**WHAT YOU HAVE TO DO**
Each word in the data below should be copied exactly; the images should not.

**Collection entries**
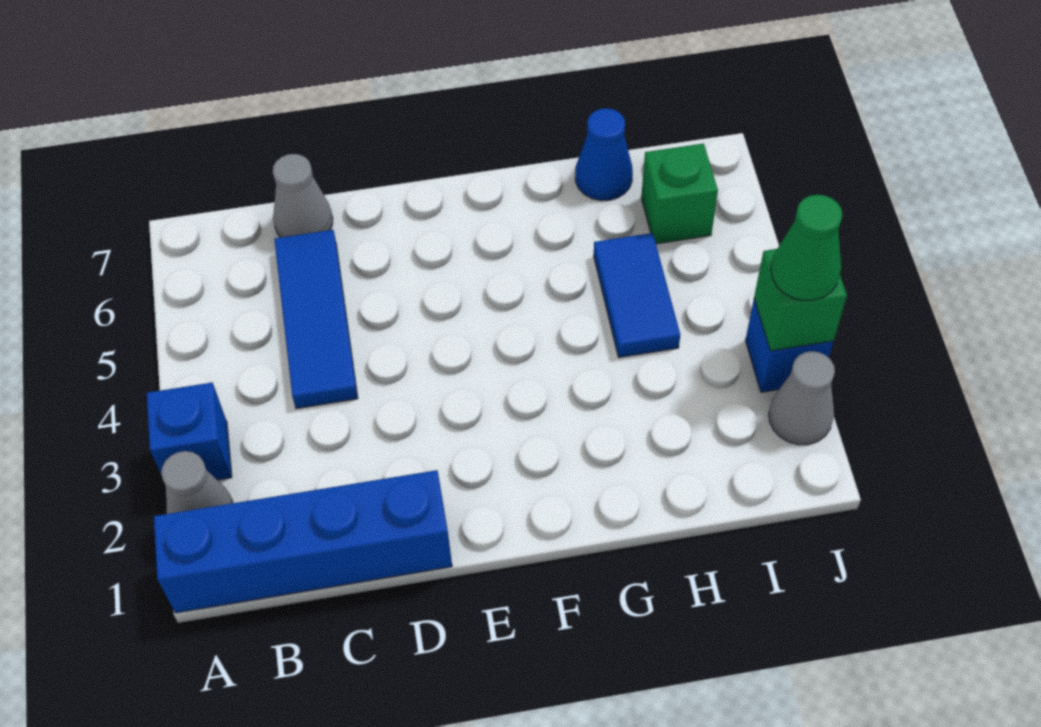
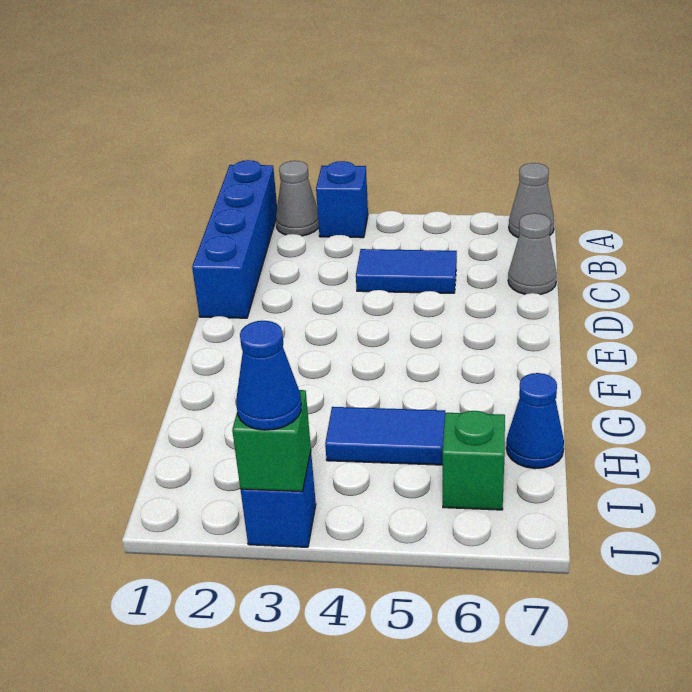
blue 1x3 tile [274,230,358,409] -> blue 1x2 tile [356,249,457,293]
grey 1x1 cone [769,351,835,445] -> grey 1x1 cone moved to [509,163,555,238]
green 1x1 cone [771,195,842,300] -> blue 1x1 cone [236,321,301,430]

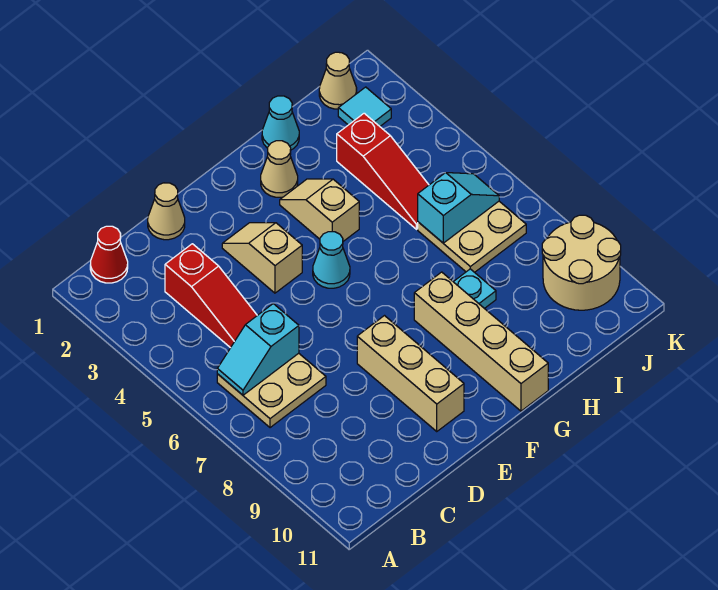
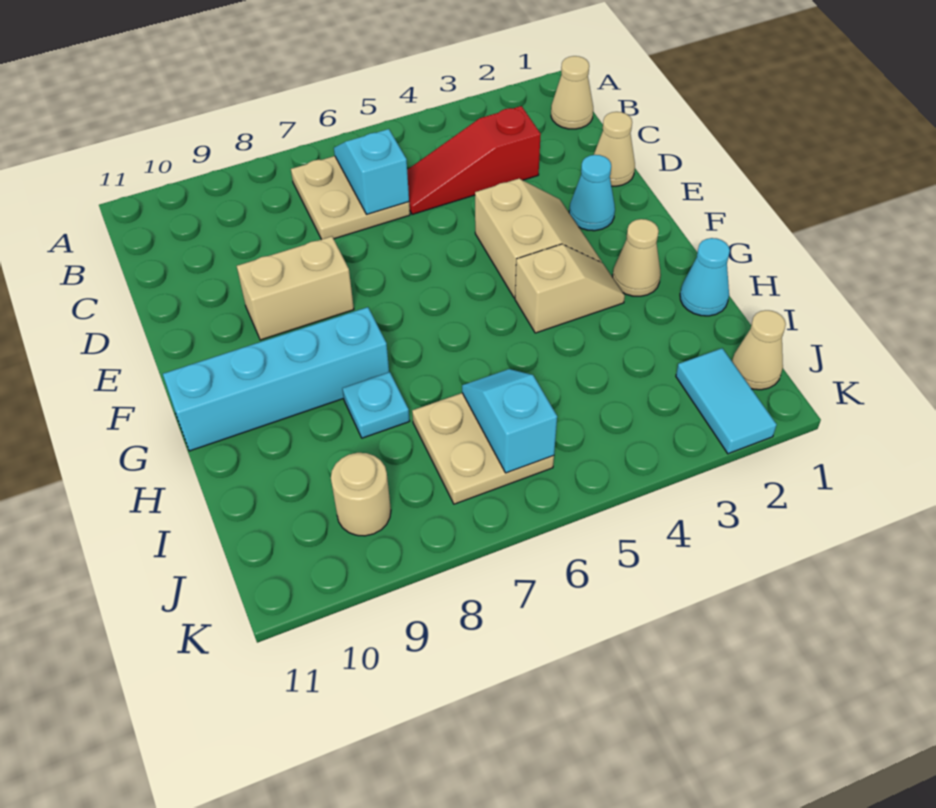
red 1x1 cone [90,226,128,283] -> tan 1x1 cone [551,56,593,129]
tan 1x2 slope [222,223,302,293] -> tan 2x2 slope [475,179,602,298]
tan 1x3 brick [357,316,464,431] -> tan 1x2 brick [237,236,354,340]
cyan 1x1 cone [313,232,350,288] -> cyan 1x1 cone moved to [569,155,615,231]
tan 1x4 brick [414,272,548,411] -> cyan 1x4 brick [163,307,389,451]
red 1x3 slope [337,113,429,229] -> none
cyan 1x2 slope [418,173,499,243] -> cyan 1x2 slope turned to [462,369,557,473]
cyan 1x1 tile [338,87,391,126] -> cyan 1x2 tile [676,348,777,454]
tan 2x2 round brick [542,215,621,310] -> tan 1x1 round brick [331,453,391,536]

**EXPECTED ANSWER**
blue 1x3 tile [274,230,358,409] -> blue 1x2 tile [356,249,457,293]
grey 1x1 cone [769,351,835,445] -> grey 1x1 cone moved to [509,163,555,238]
green 1x1 cone [771,195,842,300] -> blue 1x1 cone [236,321,301,430]

red 1x1 cone [90,226,128,283] -> tan 1x1 cone [551,56,593,129]
tan 1x2 slope [222,223,302,293] -> tan 2x2 slope [475,179,602,298]
tan 1x3 brick [357,316,464,431] -> tan 1x2 brick [237,236,354,340]
cyan 1x1 cone [313,232,350,288] -> cyan 1x1 cone moved to [569,155,615,231]
tan 1x4 brick [414,272,548,411] -> cyan 1x4 brick [163,307,389,451]
red 1x3 slope [337,113,429,229] -> none
cyan 1x2 slope [418,173,499,243] -> cyan 1x2 slope turned to [462,369,557,473]
cyan 1x1 tile [338,87,391,126] -> cyan 1x2 tile [676,348,777,454]
tan 2x2 round brick [542,215,621,310] -> tan 1x1 round brick [331,453,391,536]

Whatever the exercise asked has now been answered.